◆ **WORK TO COMPLETE**:
Output must match the data below exactly from its first line through the line that contains "- → kostka do gry/żółty <71 295 171 369>", with no other line.

◆ **THE INPUT**:
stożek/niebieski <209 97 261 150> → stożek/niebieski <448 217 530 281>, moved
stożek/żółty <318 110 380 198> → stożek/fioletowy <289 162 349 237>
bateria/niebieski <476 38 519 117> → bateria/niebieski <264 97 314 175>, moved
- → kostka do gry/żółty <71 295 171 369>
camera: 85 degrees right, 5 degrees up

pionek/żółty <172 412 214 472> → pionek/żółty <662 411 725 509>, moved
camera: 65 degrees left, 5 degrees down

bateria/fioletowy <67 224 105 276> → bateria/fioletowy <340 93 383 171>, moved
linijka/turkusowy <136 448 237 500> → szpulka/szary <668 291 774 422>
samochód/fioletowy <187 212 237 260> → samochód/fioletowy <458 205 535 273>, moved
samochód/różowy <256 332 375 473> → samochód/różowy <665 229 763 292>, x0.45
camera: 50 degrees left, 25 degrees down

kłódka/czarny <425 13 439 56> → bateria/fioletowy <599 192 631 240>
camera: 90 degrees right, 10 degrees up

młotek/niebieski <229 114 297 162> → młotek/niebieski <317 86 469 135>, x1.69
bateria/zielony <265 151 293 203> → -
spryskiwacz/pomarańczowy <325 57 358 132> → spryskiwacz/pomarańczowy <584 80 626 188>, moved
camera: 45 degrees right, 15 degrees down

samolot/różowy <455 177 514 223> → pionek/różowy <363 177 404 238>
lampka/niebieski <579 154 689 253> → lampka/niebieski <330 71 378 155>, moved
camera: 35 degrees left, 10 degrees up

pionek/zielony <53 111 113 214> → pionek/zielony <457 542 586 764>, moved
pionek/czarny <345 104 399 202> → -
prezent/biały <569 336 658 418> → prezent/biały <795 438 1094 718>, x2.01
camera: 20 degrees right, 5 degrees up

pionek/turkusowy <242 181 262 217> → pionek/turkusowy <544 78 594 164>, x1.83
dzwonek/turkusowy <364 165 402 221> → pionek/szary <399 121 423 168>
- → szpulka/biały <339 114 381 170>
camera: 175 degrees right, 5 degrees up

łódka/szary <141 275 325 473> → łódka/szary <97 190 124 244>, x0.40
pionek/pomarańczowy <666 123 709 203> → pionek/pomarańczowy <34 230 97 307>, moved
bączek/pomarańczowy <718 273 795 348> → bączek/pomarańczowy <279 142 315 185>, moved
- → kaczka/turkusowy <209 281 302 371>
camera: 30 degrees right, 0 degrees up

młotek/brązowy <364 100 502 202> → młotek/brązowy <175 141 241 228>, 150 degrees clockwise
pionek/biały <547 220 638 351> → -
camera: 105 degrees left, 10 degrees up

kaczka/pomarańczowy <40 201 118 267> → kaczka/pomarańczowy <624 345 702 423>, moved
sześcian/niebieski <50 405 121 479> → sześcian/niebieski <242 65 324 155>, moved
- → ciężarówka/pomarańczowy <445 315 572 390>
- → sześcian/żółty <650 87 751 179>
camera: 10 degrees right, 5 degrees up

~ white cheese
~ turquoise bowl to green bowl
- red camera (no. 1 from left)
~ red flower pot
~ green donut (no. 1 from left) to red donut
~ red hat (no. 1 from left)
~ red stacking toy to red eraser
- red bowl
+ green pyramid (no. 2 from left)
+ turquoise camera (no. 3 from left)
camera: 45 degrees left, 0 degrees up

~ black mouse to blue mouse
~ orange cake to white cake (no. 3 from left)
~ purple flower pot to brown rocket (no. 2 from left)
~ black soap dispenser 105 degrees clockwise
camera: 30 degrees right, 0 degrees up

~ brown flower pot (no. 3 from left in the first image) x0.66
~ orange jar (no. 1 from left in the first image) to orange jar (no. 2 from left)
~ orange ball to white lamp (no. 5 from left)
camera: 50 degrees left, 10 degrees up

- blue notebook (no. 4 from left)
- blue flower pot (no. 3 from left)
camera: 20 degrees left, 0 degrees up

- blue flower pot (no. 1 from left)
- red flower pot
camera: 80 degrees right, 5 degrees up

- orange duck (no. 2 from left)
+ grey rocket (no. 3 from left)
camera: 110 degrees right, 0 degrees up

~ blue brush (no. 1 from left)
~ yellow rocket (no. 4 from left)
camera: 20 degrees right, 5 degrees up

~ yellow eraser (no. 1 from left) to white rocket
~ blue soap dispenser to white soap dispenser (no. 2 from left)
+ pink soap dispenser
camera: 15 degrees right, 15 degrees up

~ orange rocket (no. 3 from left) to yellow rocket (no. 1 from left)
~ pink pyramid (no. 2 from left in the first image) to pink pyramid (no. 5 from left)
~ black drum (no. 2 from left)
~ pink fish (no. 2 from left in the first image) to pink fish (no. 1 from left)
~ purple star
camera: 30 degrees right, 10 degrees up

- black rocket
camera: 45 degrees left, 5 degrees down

◆ **ANSWER AREA**:
stożek/niebieski <209 97 261 150> → stożek/niebieski <448 217 530 281>, moved
stożek/żółty <318 110 380 198> → stożek/fioletowy <289 162 349 237>
bateria/niebieski <476 38 519 117> → bateria/niebieski <264 97 314 175>, moved
- → kostka do gry/żółty <71 295 171 369>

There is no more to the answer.